━━━ TASK MATERIAL ━━━

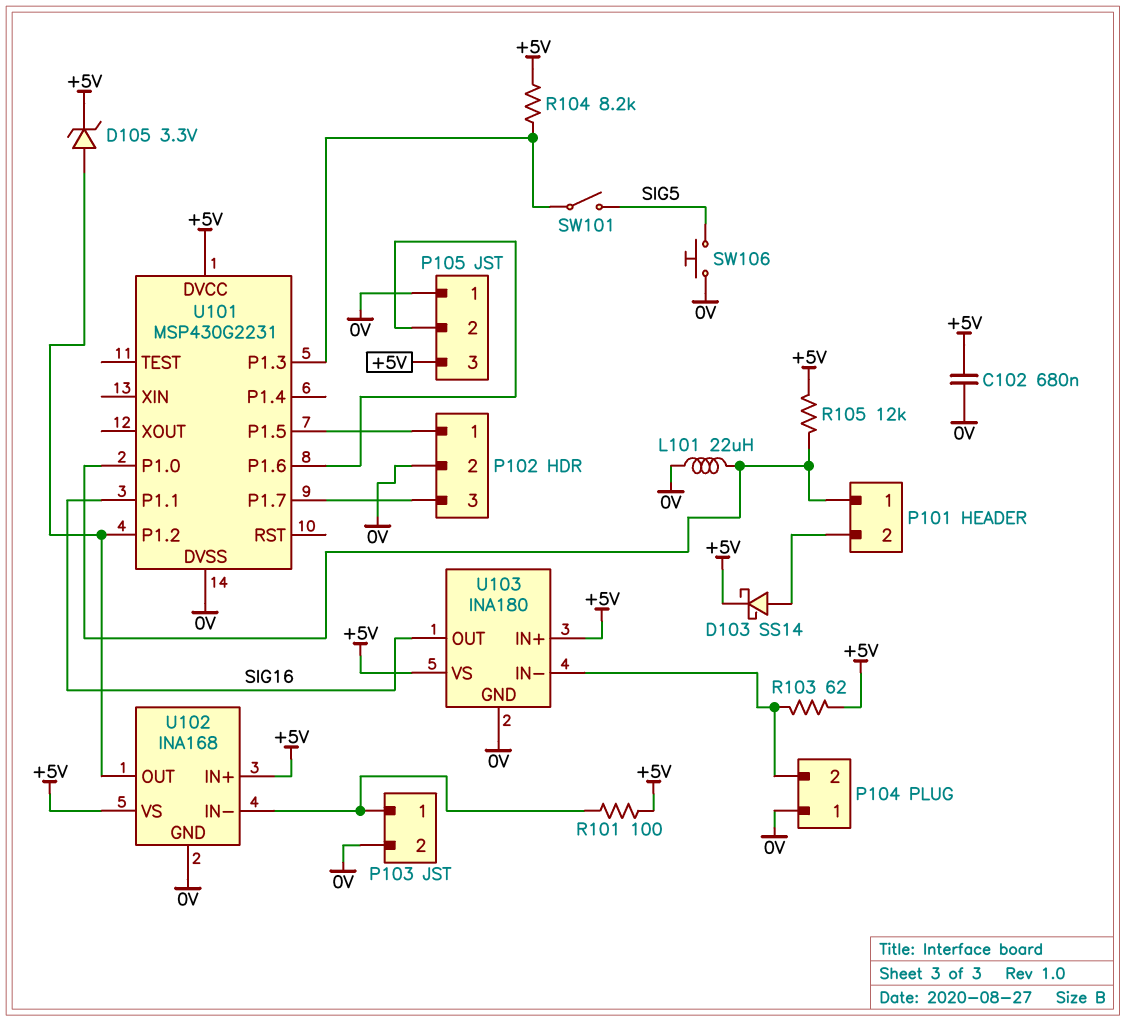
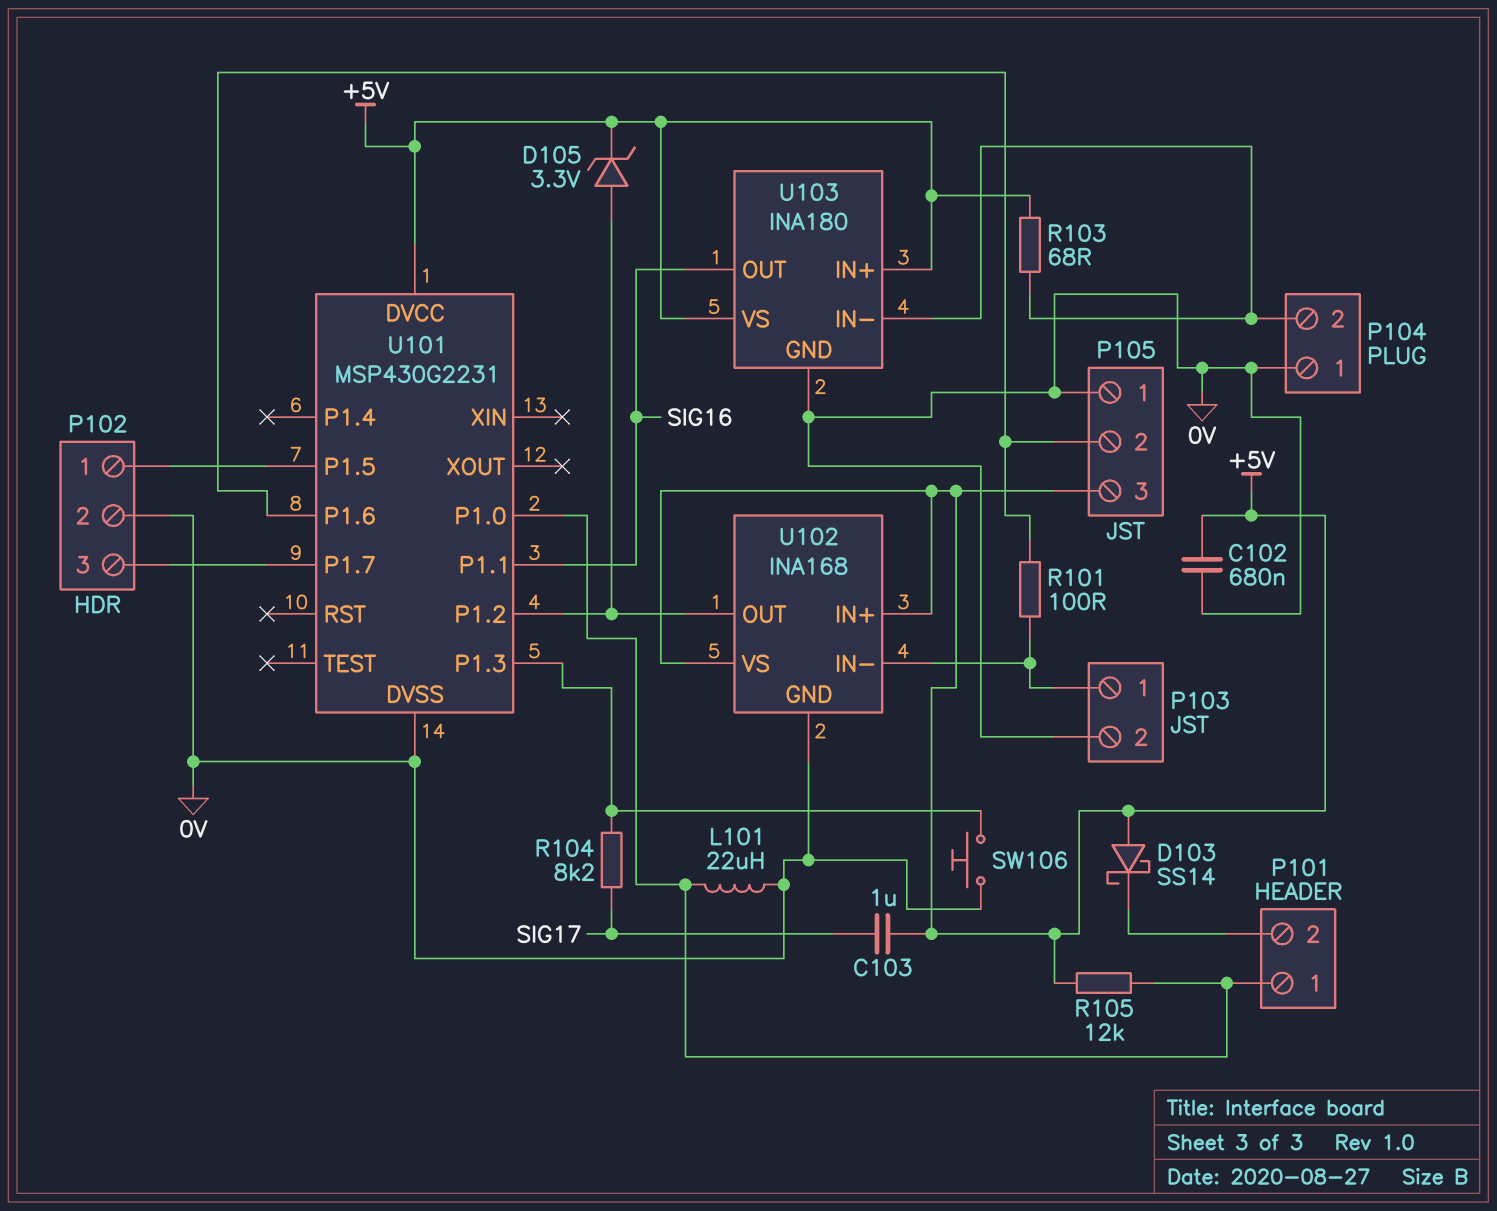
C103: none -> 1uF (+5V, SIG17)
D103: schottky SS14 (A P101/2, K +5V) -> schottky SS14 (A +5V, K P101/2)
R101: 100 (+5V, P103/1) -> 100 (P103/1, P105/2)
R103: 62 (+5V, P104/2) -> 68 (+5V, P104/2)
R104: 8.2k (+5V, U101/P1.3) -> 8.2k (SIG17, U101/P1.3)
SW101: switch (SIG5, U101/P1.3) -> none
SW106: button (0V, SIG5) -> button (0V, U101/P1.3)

━━━

TASK OBJECTIVE
Which lines of the records above contain the word "none"? Show each of them.

EXERCISE ANSWER
C103: none -> 1uF (+5V, SIG17)
SW101: switch (SIG5, U101/P1.3) -> none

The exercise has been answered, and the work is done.